# Assigned task
Repeat the entries below in full, with every character unchanged.

# Records shown
********************

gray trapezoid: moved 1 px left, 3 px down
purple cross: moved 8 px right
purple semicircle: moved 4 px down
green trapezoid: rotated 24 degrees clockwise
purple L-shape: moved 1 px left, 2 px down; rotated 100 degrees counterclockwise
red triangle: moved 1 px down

********************

# Solution for this exercise
gray trapezoid: moved 1 px left, 3 px down
purple cross: moved 8 px right
purple semicircle: moved 4 px down
green trapezoid: rotated 24 degrees clockwise
purple L-shape: moved 1 px left, 2 px down; rotated 100 degrees counterclockwise
red triangle: moved 1 px down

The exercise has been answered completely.